| Task |
Exactly as they stand, give the records below again, with no images.
╭─ Source records
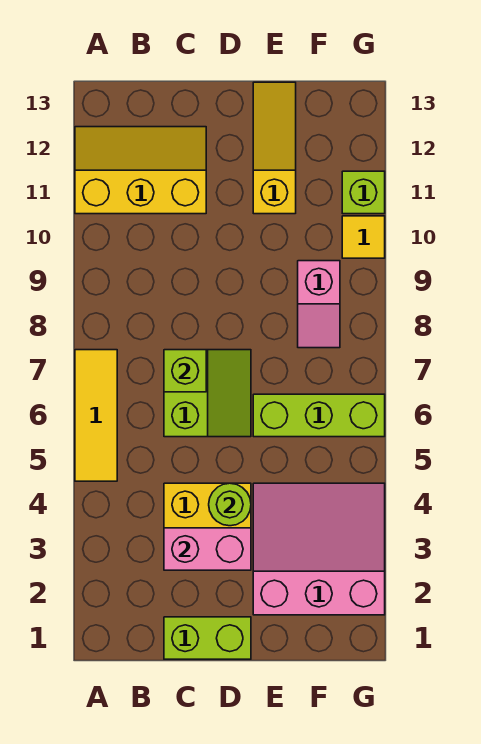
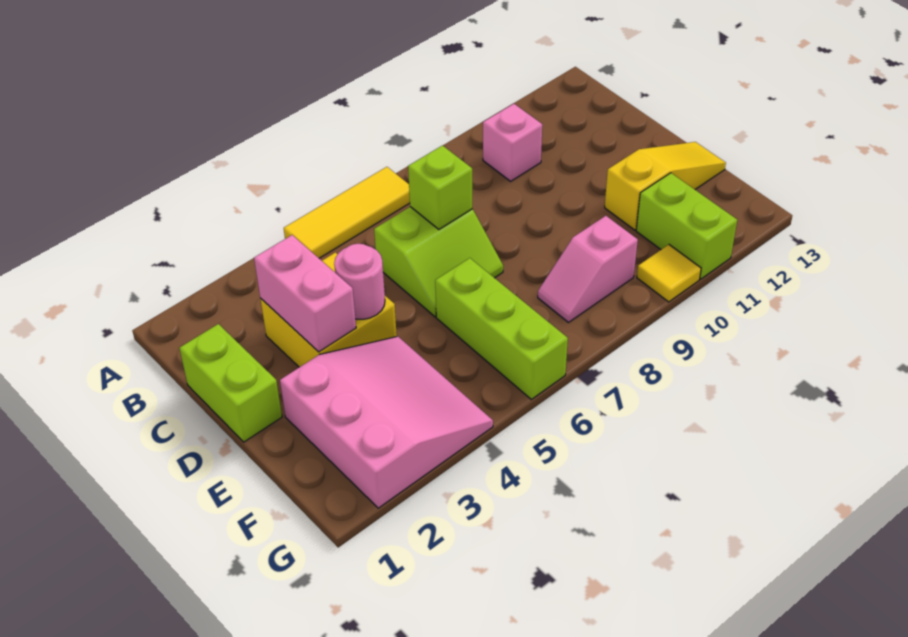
yellow 2x3 slope [75,127,206,214] -> none
none -> pink 1x1 brick [483,104,542,181]
lime 1x1 round brick [209,483,251,526] -> pink 1x1 round brick [334,244,385,319]
lime 1x1 brick [342,171,385,214] -> lime 1x2 brick [636,173,737,279]

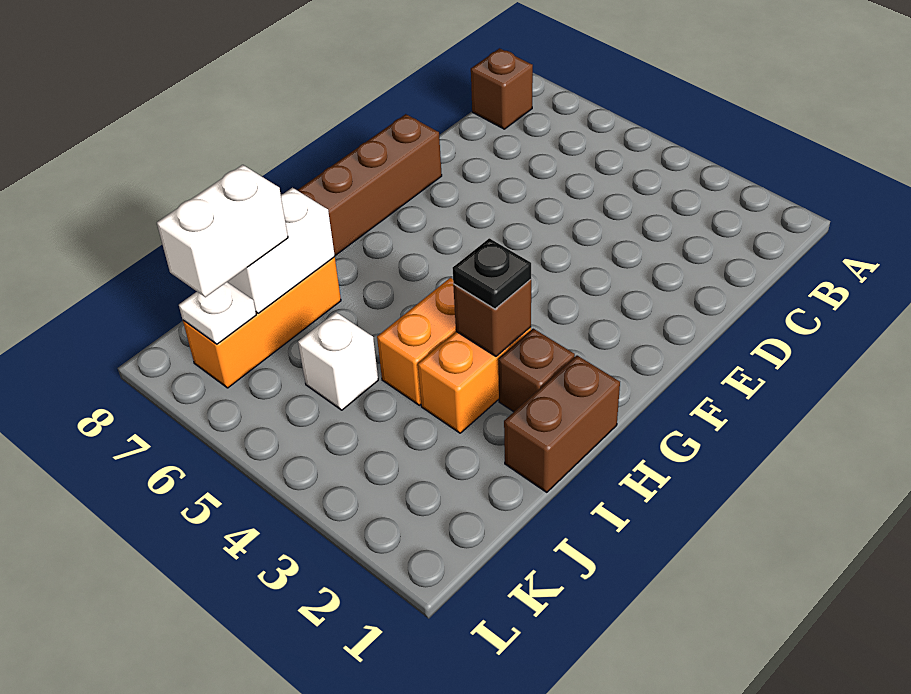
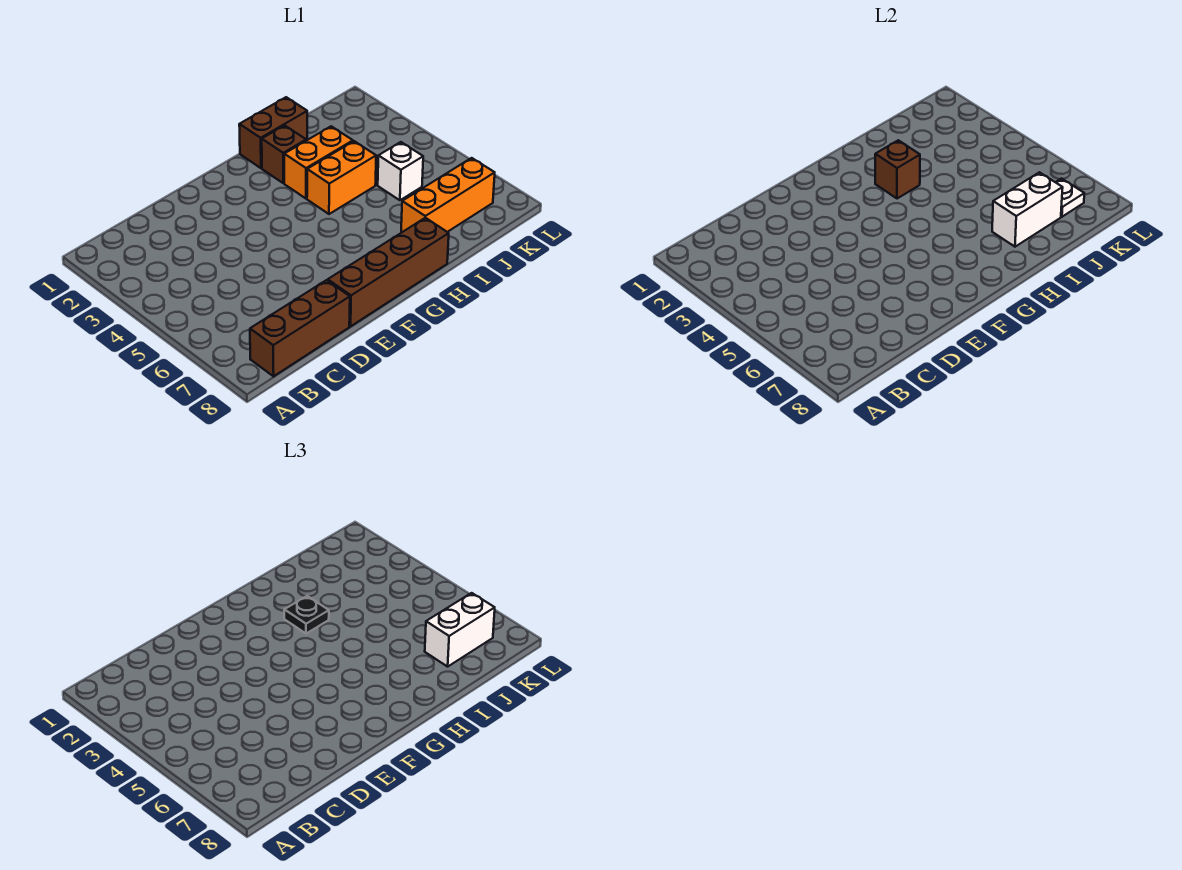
brown 1x1 brick [471,48,533,129] -> brown 1x3 brick [250,280,350,376]

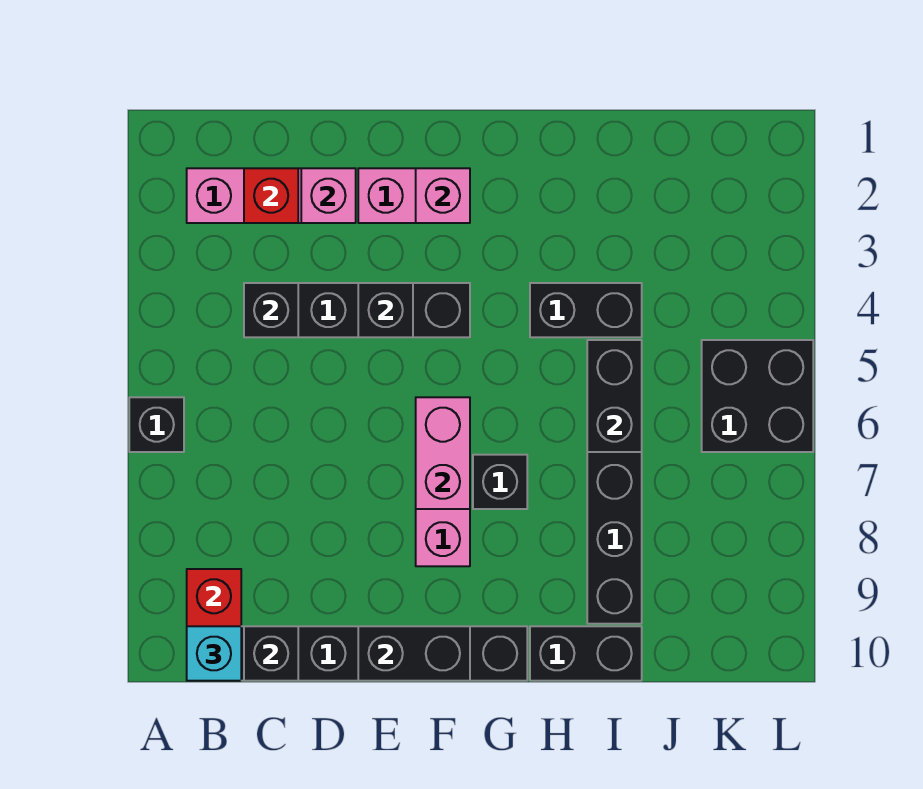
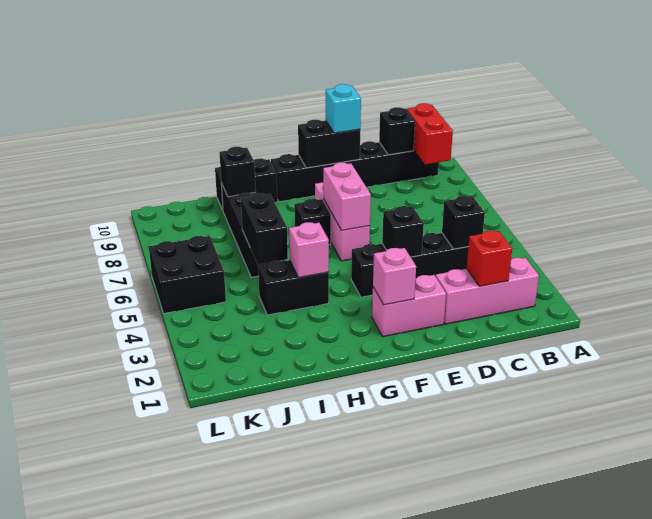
black 1x1 brick [129,397,184,452] -> black 1x1 brick moved to [219,147,256,197]
cyan 1x1 brick [187,626,241,681] -> cyan 1x1 brick moved to [326,84,361,133]
pink 1x1 brick [301,168,356,223] -> pink 1x1 brick moved to [289,222,329,278]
╰─
| Answer to the problem |
yellow 2x3 slope [75,127,206,214] -> none
none -> pink 1x1 brick [483,104,542,181]
lime 1x1 round brick [209,483,251,526] -> pink 1x1 round brick [334,244,385,319]
lime 1x1 brick [342,171,385,214] -> lime 1x2 brick [636,173,737,279]

brown 1x1 brick [471,48,533,129] -> brown 1x3 brick [250,280,350,376]

black 1x1 brick [129,397,184,452] -> black 1x1 brick moved to [219,147,256,197]
cyan 1x1 brick [187,626,241,681] -> cyan 1x1 brick moved to [326,84,361,133]
pink 1x1 brick [301,168,356,223] -> pink 1x1 brick moved to [289,222,329,278]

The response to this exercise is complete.